AIM OF THE EXERCISE :: Copy the entries below word for word, starting with the first line and stopping after the line that contains "The height and width of the screenshot is (1654, 1165).".

EXERCISE INPUT ::
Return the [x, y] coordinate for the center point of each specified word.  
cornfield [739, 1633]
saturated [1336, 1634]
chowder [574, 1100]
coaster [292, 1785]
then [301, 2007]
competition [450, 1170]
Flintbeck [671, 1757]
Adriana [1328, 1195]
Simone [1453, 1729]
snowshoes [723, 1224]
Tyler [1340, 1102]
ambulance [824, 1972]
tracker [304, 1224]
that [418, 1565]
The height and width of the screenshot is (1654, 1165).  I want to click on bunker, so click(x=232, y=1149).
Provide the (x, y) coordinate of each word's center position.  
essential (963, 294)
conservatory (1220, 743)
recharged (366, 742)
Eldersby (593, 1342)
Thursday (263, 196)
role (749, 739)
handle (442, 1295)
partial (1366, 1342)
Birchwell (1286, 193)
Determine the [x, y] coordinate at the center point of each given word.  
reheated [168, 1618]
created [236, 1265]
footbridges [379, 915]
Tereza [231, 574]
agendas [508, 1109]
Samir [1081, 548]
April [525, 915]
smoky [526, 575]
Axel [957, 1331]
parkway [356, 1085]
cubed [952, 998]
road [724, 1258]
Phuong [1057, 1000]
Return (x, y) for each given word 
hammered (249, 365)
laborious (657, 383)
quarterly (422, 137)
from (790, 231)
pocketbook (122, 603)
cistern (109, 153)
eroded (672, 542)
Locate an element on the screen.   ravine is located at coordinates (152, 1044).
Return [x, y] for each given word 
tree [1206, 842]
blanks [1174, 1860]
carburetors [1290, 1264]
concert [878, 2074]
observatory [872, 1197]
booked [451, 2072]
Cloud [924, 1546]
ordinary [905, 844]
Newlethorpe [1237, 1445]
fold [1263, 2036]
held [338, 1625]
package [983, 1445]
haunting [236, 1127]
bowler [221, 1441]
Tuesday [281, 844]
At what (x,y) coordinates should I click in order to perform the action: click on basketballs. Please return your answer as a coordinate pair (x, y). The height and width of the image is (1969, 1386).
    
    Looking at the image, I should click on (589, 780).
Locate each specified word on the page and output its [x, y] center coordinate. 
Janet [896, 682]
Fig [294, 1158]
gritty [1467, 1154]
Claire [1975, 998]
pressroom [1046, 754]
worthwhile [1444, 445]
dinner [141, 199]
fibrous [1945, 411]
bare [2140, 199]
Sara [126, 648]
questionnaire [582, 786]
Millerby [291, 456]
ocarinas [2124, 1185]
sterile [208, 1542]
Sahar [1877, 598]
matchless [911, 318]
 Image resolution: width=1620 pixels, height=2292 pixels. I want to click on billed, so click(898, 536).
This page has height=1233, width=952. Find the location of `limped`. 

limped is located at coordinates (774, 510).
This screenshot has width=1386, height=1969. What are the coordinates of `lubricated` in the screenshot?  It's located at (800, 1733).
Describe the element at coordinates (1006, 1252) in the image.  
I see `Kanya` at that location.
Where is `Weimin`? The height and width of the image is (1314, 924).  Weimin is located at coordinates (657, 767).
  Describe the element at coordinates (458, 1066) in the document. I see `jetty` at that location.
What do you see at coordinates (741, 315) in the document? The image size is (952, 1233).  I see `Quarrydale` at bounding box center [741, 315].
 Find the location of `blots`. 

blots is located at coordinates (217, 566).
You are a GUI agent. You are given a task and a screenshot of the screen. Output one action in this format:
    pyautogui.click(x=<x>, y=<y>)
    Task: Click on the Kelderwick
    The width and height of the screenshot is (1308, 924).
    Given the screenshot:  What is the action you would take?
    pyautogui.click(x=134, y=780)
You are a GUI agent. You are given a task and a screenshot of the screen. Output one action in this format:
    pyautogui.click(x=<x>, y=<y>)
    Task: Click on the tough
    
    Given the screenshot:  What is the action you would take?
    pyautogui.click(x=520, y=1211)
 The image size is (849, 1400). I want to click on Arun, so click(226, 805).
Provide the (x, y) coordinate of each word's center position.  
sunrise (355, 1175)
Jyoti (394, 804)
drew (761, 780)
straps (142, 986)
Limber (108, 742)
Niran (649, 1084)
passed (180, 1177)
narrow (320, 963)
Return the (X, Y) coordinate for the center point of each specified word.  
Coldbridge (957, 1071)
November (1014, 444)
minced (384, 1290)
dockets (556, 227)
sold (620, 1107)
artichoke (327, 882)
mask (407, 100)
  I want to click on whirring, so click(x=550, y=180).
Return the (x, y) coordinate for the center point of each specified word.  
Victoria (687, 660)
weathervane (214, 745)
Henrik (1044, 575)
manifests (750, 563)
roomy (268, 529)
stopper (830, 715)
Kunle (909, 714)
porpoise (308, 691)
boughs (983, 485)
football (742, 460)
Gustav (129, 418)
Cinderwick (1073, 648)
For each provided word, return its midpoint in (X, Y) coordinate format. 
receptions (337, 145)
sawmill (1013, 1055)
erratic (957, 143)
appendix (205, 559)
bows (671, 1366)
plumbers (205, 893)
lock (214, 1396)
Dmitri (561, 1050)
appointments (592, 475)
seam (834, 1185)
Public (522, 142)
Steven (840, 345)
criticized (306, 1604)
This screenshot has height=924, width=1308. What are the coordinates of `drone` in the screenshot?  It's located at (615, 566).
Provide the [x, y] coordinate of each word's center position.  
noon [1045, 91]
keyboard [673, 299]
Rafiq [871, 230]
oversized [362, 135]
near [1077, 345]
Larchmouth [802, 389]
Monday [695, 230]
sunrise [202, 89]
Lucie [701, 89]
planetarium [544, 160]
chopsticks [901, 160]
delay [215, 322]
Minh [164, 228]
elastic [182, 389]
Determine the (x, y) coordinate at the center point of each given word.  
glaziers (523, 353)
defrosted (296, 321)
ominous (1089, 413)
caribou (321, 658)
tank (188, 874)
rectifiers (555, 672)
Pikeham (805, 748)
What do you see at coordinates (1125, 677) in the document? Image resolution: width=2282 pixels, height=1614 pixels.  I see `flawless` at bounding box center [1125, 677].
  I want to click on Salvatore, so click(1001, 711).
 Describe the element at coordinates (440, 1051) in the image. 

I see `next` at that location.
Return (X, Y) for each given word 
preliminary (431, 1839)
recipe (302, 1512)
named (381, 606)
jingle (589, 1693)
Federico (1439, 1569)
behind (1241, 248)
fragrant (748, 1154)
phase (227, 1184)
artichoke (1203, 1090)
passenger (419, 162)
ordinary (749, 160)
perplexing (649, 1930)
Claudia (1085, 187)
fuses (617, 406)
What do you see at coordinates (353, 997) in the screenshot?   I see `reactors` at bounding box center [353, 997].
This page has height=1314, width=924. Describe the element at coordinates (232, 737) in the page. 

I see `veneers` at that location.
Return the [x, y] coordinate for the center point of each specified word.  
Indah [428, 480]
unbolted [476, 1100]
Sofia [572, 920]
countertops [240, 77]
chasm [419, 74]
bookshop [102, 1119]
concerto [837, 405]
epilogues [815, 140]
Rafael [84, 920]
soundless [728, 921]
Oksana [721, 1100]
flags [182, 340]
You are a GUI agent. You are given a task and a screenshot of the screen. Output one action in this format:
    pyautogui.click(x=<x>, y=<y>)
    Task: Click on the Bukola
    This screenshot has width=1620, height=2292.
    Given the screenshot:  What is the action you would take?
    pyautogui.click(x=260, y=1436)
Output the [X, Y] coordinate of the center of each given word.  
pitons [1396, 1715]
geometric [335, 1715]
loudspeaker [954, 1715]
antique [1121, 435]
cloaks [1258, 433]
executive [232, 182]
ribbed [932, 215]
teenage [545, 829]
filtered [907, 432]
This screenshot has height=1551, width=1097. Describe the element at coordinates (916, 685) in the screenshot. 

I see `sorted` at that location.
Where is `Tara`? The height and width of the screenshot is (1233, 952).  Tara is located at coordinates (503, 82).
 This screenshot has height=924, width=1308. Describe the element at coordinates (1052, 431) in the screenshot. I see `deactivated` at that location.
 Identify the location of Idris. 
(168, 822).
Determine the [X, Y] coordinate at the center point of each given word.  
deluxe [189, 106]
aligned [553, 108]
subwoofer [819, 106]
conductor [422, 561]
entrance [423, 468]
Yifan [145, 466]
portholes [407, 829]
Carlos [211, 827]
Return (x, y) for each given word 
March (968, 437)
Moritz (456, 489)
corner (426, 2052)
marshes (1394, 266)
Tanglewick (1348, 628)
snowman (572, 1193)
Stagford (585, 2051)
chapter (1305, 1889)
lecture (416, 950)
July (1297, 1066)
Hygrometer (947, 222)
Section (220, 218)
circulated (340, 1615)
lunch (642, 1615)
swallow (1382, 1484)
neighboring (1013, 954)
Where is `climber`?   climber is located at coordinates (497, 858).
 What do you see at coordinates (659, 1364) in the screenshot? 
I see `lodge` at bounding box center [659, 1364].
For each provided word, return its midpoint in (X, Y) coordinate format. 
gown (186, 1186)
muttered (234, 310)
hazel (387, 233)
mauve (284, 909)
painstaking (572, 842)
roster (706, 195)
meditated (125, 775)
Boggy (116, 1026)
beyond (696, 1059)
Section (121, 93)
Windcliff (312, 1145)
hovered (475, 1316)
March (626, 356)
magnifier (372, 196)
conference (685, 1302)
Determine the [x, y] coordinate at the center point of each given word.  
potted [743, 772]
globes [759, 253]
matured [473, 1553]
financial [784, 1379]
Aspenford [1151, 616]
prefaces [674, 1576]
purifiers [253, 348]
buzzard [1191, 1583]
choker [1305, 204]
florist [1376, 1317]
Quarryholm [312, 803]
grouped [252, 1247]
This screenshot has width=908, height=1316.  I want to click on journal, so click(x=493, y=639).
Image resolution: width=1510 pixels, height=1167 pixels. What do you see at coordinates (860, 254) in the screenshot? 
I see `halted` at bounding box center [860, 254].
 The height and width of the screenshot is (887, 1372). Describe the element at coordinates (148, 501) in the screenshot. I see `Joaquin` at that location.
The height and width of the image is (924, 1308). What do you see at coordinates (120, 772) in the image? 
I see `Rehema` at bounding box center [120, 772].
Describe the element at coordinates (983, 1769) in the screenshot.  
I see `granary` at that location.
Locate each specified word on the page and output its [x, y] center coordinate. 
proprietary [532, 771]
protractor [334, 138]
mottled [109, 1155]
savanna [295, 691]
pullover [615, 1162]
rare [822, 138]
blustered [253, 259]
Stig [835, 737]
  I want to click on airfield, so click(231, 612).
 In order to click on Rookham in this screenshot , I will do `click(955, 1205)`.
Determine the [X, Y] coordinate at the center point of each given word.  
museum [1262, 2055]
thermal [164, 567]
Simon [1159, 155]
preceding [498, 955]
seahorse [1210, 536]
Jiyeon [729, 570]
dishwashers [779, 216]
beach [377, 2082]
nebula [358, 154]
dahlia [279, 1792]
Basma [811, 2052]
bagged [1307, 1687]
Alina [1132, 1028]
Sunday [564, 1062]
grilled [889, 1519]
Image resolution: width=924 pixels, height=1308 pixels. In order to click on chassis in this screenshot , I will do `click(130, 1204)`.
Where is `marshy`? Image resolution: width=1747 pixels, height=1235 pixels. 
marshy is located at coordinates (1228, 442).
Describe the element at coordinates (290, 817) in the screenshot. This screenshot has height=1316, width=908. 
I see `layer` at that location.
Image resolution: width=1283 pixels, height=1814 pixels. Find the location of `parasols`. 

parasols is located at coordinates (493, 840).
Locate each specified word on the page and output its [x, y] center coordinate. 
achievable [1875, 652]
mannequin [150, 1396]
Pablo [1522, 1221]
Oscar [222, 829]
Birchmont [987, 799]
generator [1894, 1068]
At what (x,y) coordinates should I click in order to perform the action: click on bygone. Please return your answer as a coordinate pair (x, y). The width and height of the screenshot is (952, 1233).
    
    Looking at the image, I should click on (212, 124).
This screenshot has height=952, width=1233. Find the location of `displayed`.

EXERCISE RESULT ::
Return the [x, y] coordinate for the center point of each specified word.  
cornfield [739, 1633]
saturated [1336, 1634]
chowder [574, 1100]
coaster [292, 1785]
then [301, 2007]
competition [450, 1170]
Flintbeck [671, 1757]
Adriana [1328, 1195]
Simone [1453, 1729]
snowshoes [723, 1224]
Tyler [1340, 1102]
ambulance [824, 1972]
tracker [304, 1224]
that [418, 1565]
The height and width of the screenshot is (1654, 1165).  I want to click on bunker, so click(x=232, y=1149).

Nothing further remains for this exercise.